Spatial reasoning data
:::::

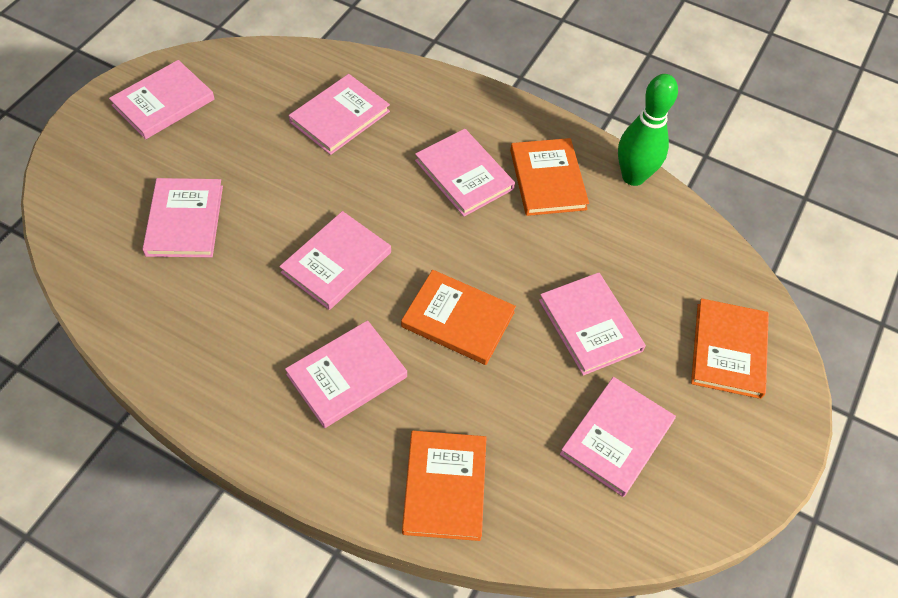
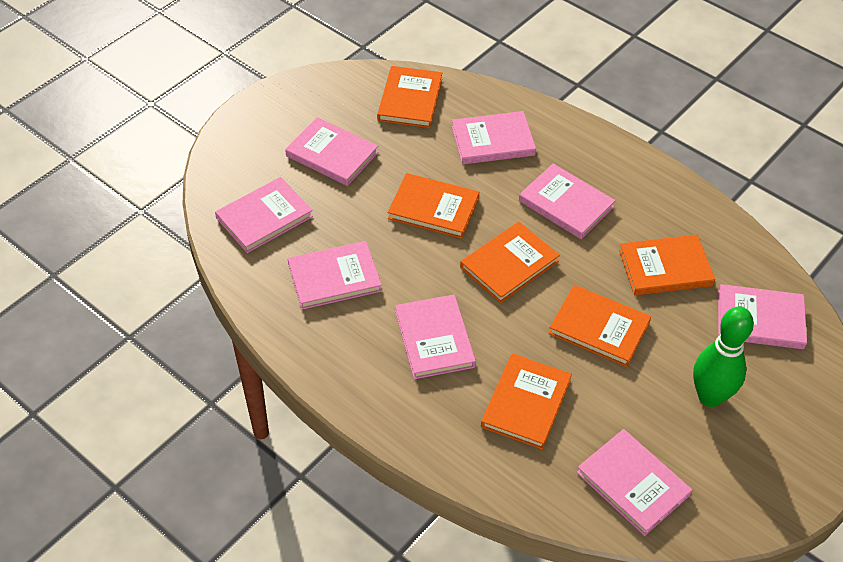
orange book: 4 -> 6

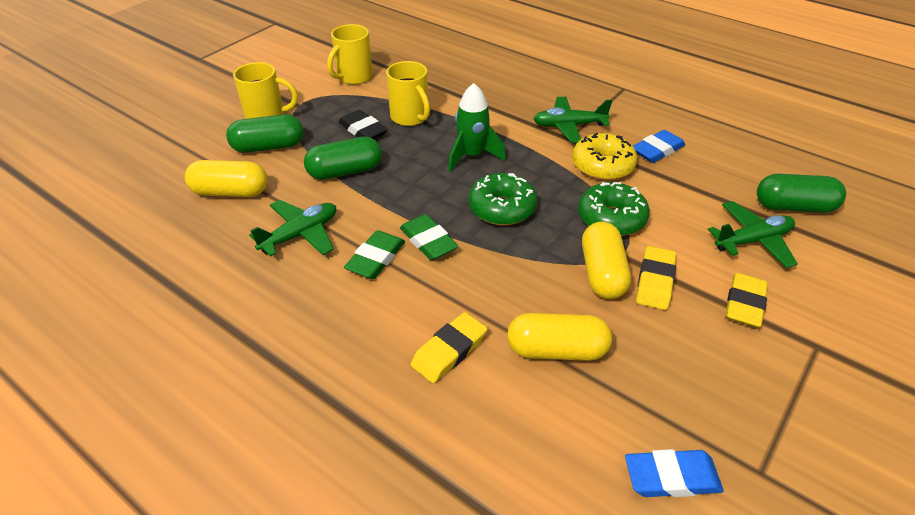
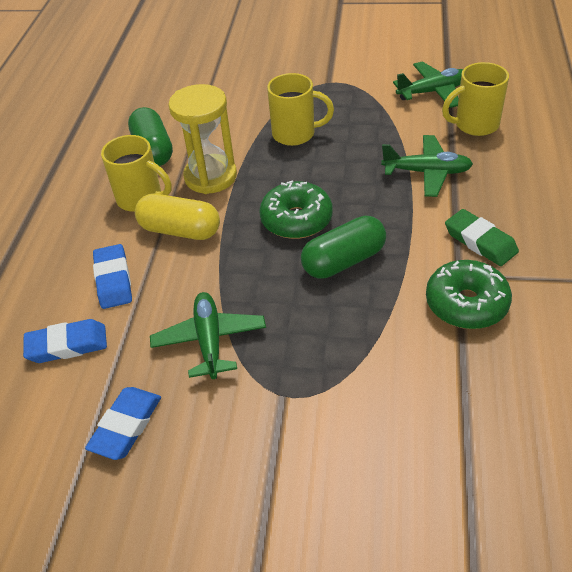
black eraser: 1 -> 0
blue eraser: 2 -> 3
green capsule: 3 -> 2
green eraser: 2 -> 1
green rocket: 1 -> 0
yellow capsule: 3 -> 1
yellow donut: 1 -> 0
yellow eraser: 3 -> 0
yellow hourglass: 0 -> 1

:::::

WHAT YOU ARE ASKED TO DO: Return every line from the one holding "green capsule: 3 -> 2" through the end of the data, exactly as it appears, with both ends kept and nothing else.

SOLUTION TO THIS PROBLEM:
green capsule: 3 -> 2
green eraser: 2 -> 1
green rocket: 1 -> 0
yellow capsule: 3 -> 1
yellow donut: 1 -> 0
yellow eraser: 3 -> 0
yellow hourglass: 0 -> 1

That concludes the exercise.